Data to examine -
****

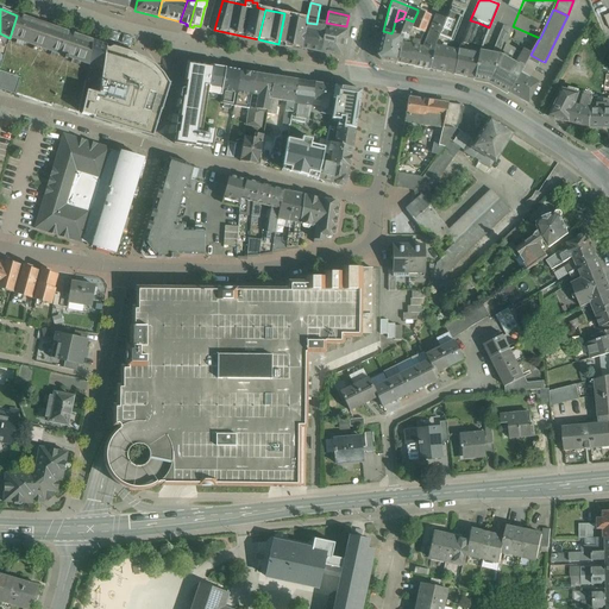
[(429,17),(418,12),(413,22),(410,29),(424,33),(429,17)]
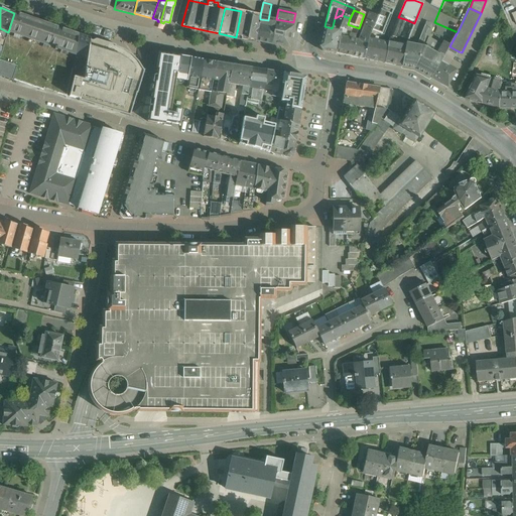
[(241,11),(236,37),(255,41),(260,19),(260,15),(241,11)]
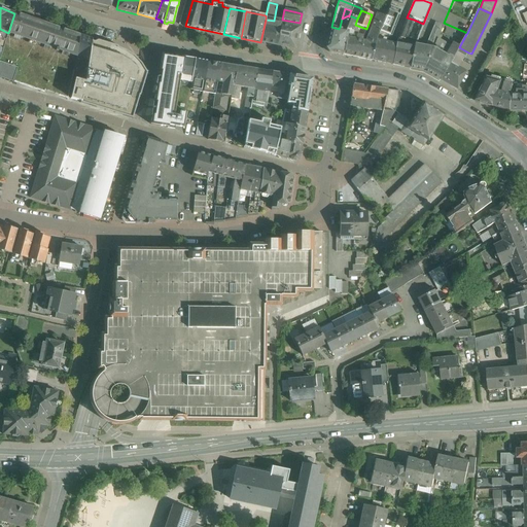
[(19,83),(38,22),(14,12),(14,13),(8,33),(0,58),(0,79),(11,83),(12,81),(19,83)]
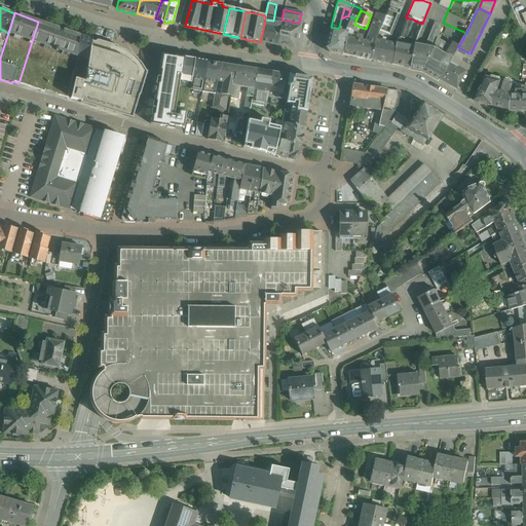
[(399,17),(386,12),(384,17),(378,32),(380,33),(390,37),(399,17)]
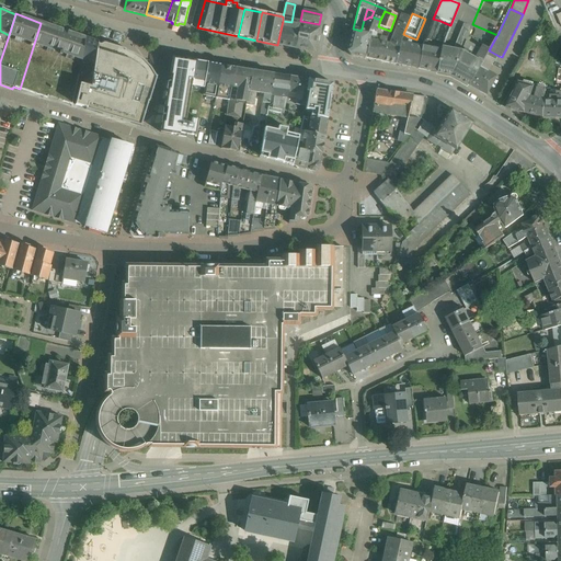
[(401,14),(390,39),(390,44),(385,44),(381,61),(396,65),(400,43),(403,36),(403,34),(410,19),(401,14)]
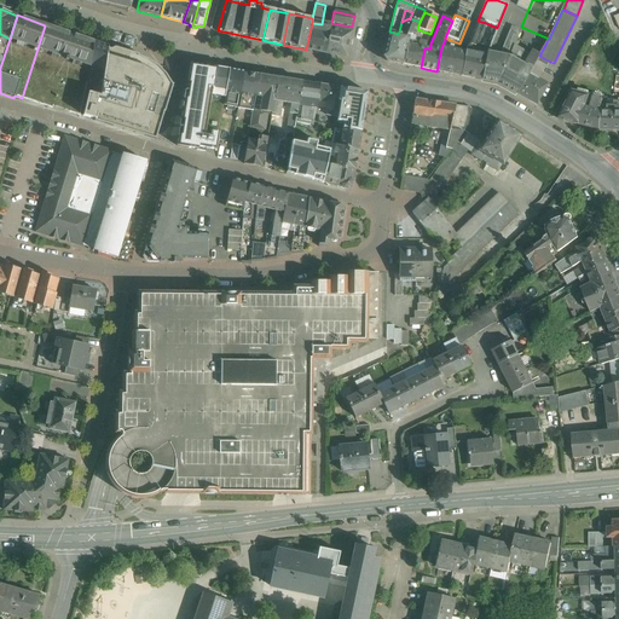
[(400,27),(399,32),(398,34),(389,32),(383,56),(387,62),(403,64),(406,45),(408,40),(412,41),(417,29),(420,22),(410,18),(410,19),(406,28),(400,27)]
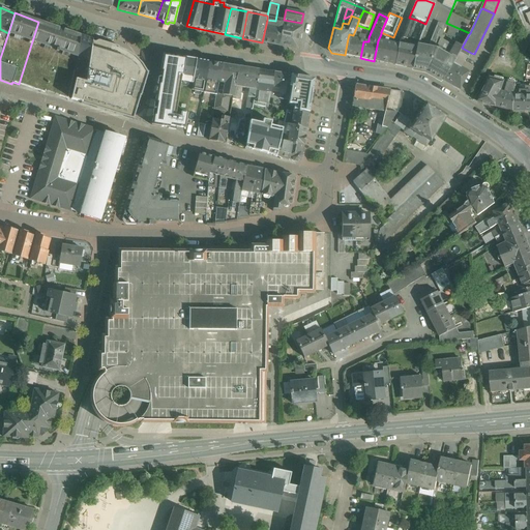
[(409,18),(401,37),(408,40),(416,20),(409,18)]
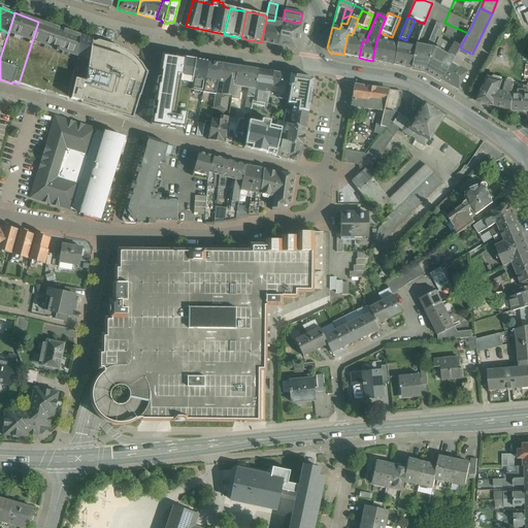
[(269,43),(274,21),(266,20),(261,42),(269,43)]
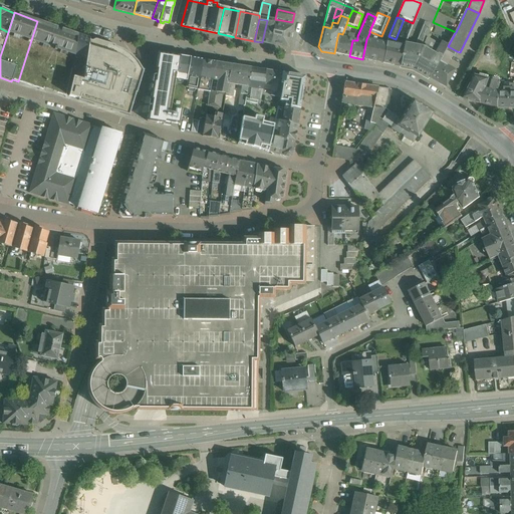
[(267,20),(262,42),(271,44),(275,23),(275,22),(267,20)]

****

What is required - Where an entry includes an image, skip the image and return everything else exactly.

Result of the task -
[(429,17),(418,12),(413,22),(410,29),(424,33),(429,17)]
[(241,11),(236,37),(255,41),(260,19),(260,15),(241,11)]
[(19,83),(38,22),(14,12),(14,13),(8,33),(0,58),(0,79),(11,83),(12,81),(19,83)]
[(399,17),(386,12),(384,17),(378,32),(380,33),(390,37),(399,17)]
[(401,14),(390,39),(390,44),(385,44),(381,61),(396,65),(400,43),(403,36),(403,34),(410,19),(401,14)]
[(400,27),(399,32),(398,34),(389,32),(383,56),(387,62),(403,64),(406,45),(408,40),(412,41),(417,29),(420,22),(410,18),(410,19),(406,28),(400,27)]
[(409,18),(401,37),(408,40),(416,20),(409,18)]
[(269,43),(274,21),(266,20),(261,42),(269,43)]
[(267,20),(262,42),(271,44),(275,23),(275,22),(267,20)]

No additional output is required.